• INFORMATION SUPPLIED:
_ _ _ _

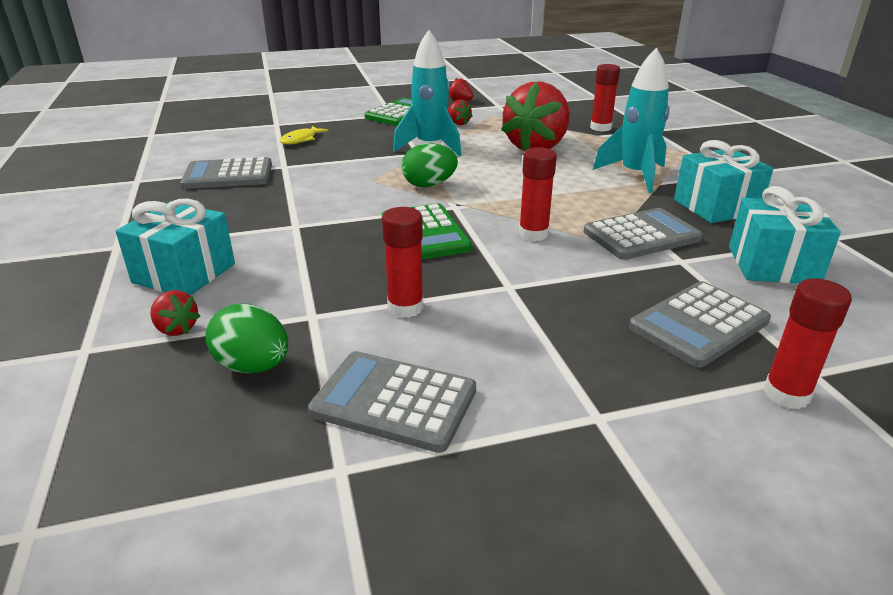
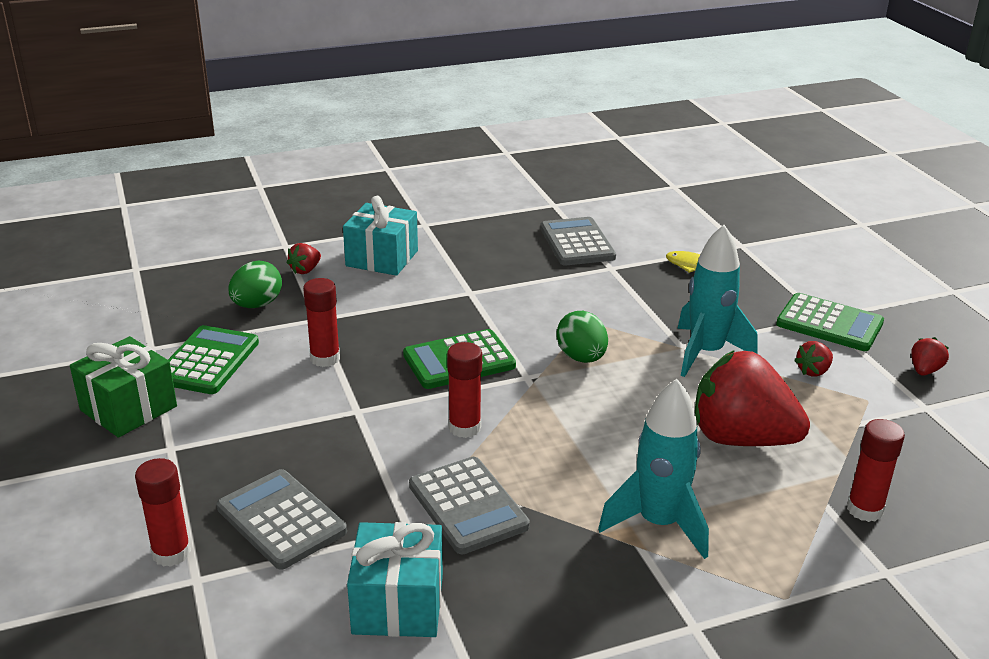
camera: 85 degrees right, 0 degrees up
(394, 401) = (208, 361): grey calculator -> green calculator
(511, 472) = (128, 408): none -> green gift
(716, 207) = (562, 587): turquoise gift -> none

_ _ _ _

• WHAT YOU WILL DO: Once the pictures are set aside, give the listing again word for word.

• WRITTEN REPLY:
camera: 85 degrees right, 0 degrees up
(394, 401) = (208, 361): grey calculator -> green calculator
(511, 472) = (128, 408): none -> green gift
(716, 207) = (562, 587): turquoise gift -> none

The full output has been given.